## TASK OBJECTIVE
Below are records; from the line containing "tour.txt - Notepad: [560,807,871,991]" through the very last line, output each line exactly. No pictures.

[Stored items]
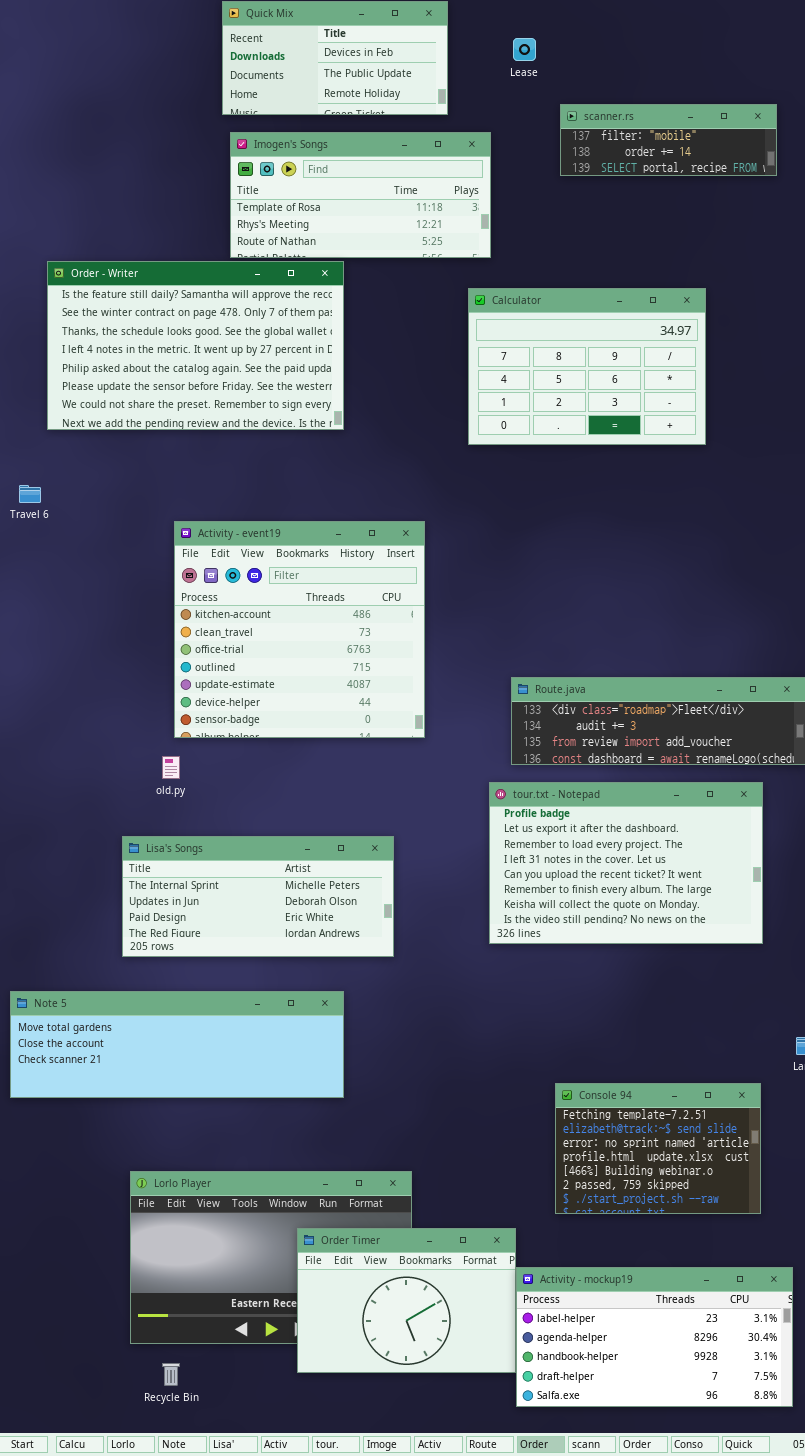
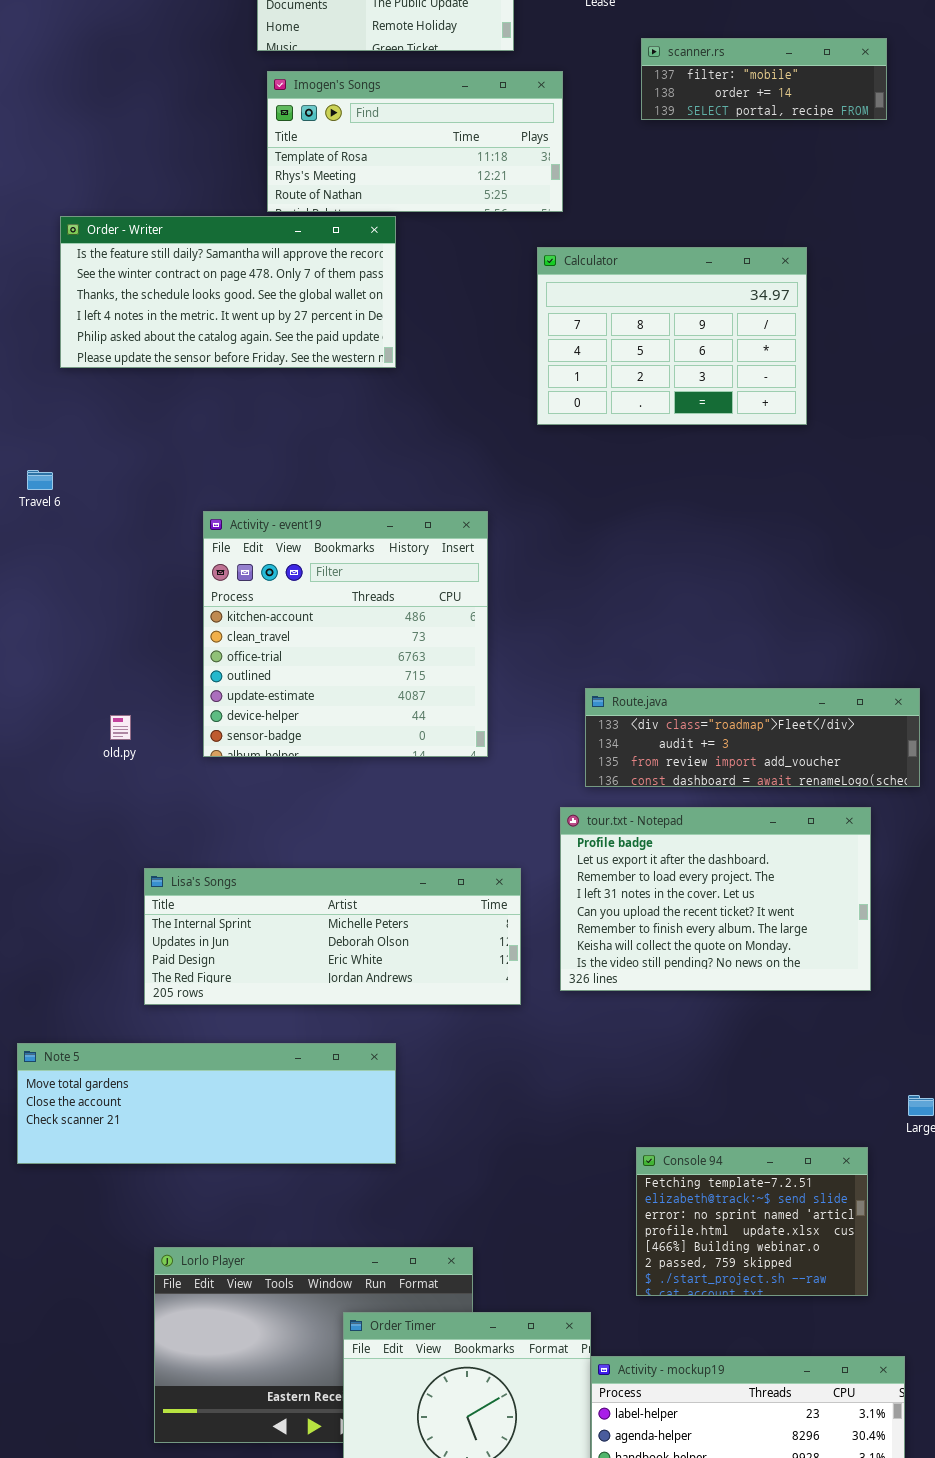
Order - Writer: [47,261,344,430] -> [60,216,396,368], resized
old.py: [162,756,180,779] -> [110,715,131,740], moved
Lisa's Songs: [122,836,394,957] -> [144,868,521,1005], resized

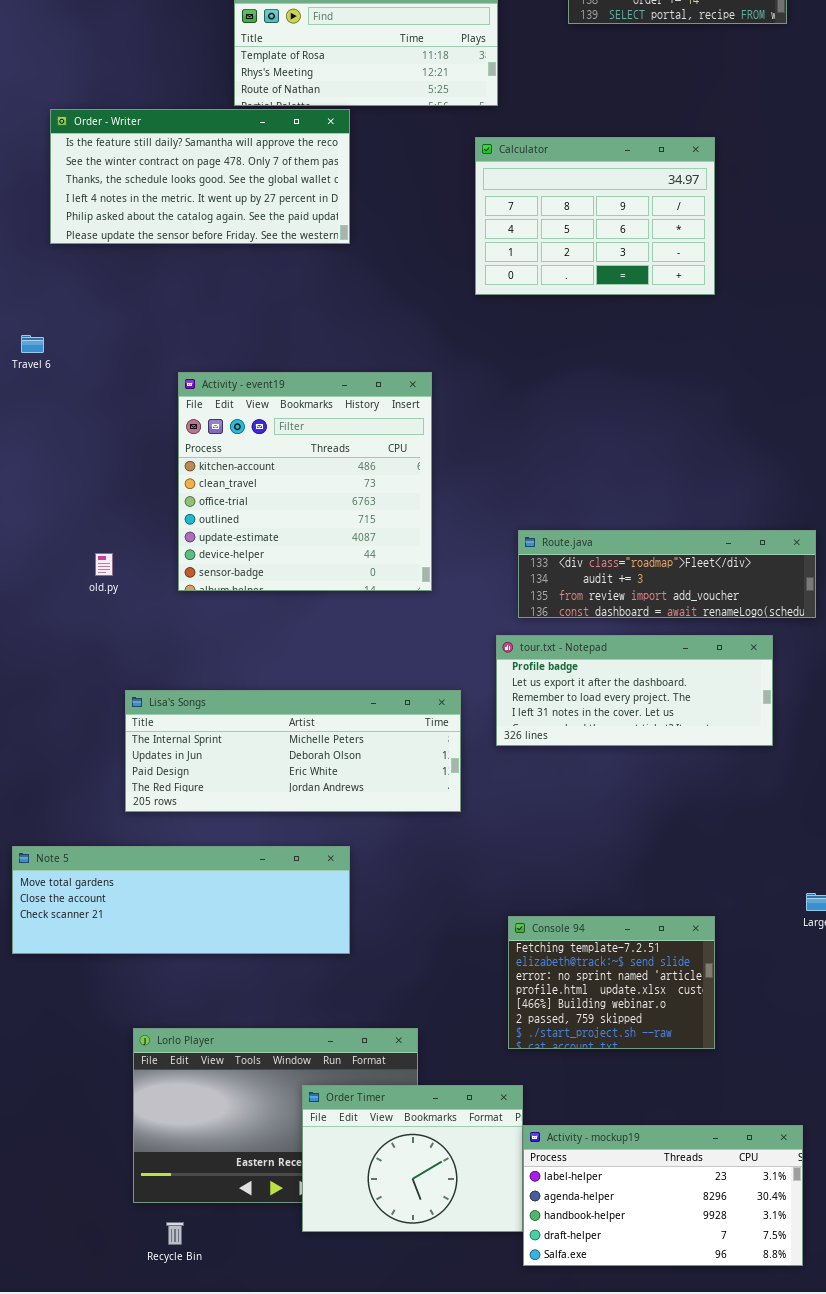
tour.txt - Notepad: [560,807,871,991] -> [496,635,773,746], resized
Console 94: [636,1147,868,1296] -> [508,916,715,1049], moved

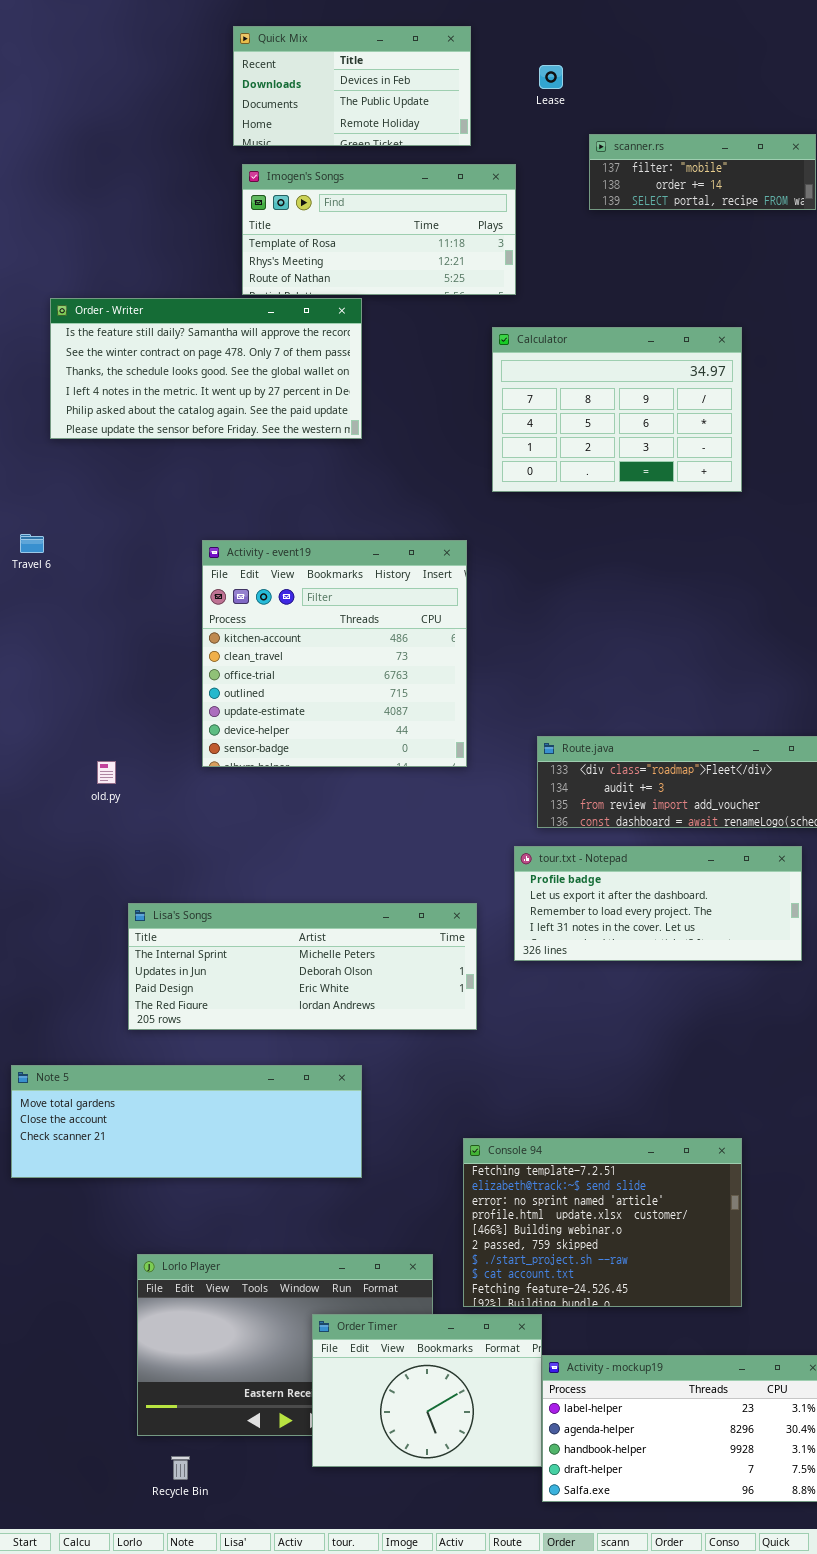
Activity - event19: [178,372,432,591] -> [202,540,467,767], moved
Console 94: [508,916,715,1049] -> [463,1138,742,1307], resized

## OUTPUT FOR THIS TASK
tour.txt - Notepad: [560,807,871,991] -> [496,635,773,746], resized
Console 94: [636,1147,868,1296] -> [508,916,715,1049], moved

Activity - event19: [178,372,432,591] -> [202,540,467,767], moved
Console 94: [508,916,715,1049] -> [463,1138,742,1307], resized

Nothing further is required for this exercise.